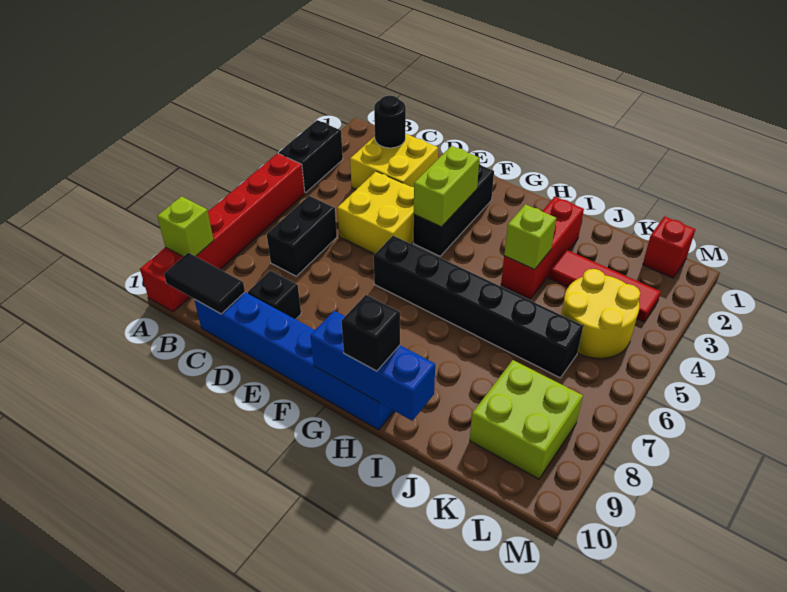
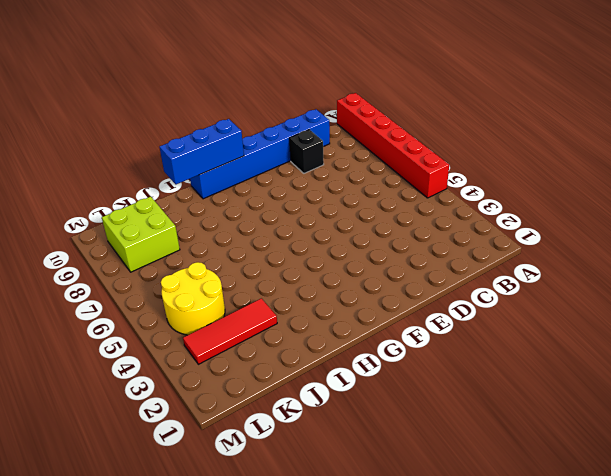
none -> black brick A3:A4 level 1
none -> yellow brick C2:D3 level 1
none -> black brick C6:C7 level 1

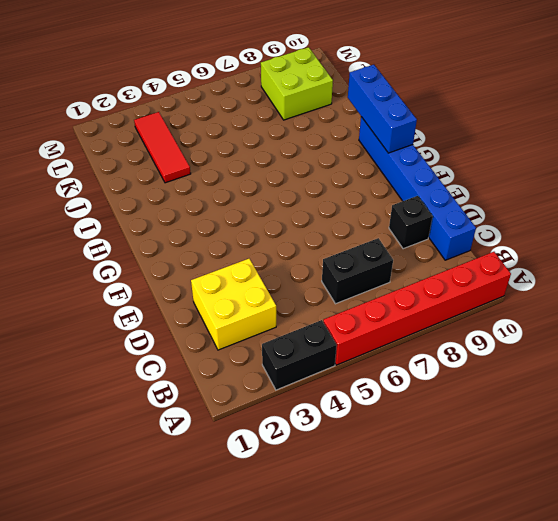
none -> yellow brick D4:E5 level 1
none -> black brick F2:F4 level 1
none -> black brick F6:K6 level 1

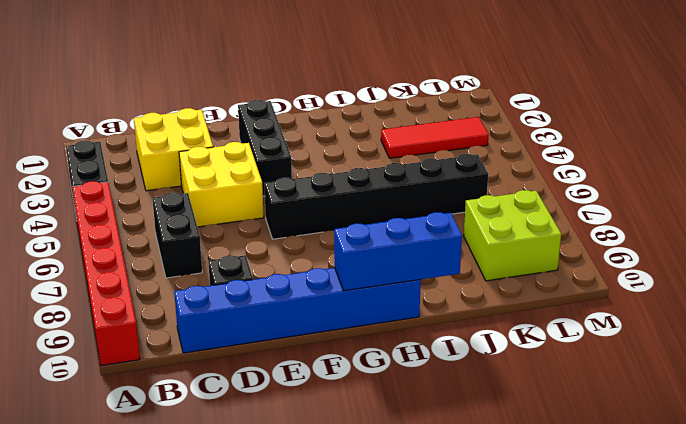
none -> red brick I2:I4 level 1
none -> yellow round brick K4:L5 level 1
none -> red brick L1 level 1

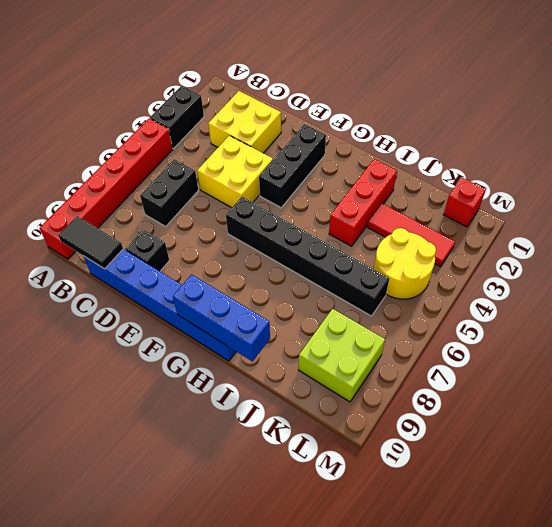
none -> lime brick A9 level 2
none -> black round brick C2 level 2
none -> lime brick F3:F4 level 2

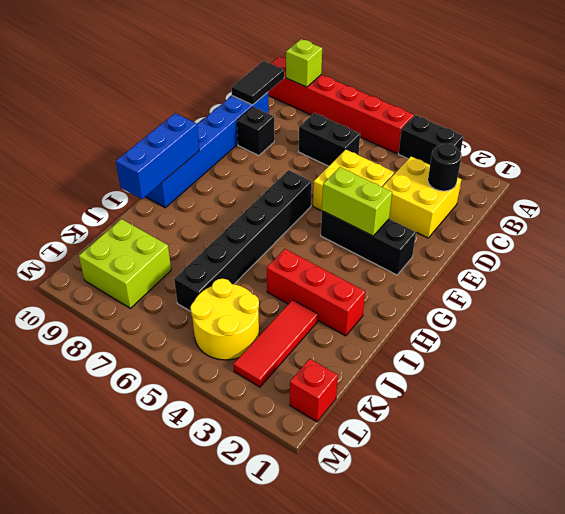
none -> lime brick I4 level 2
none -> black brick H10 level 3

* _Exercise_
Write out exactly the lines from the one containing "none -> black round brick C2 level 2" to the last line of the records above, both included, and leave out any pictures.

* _Task result_
none -> black round brick C2 level 2
none -> lime brick F3:F4 level 2

none -> lime brick I4 level 2
none -> black brick H10 level 3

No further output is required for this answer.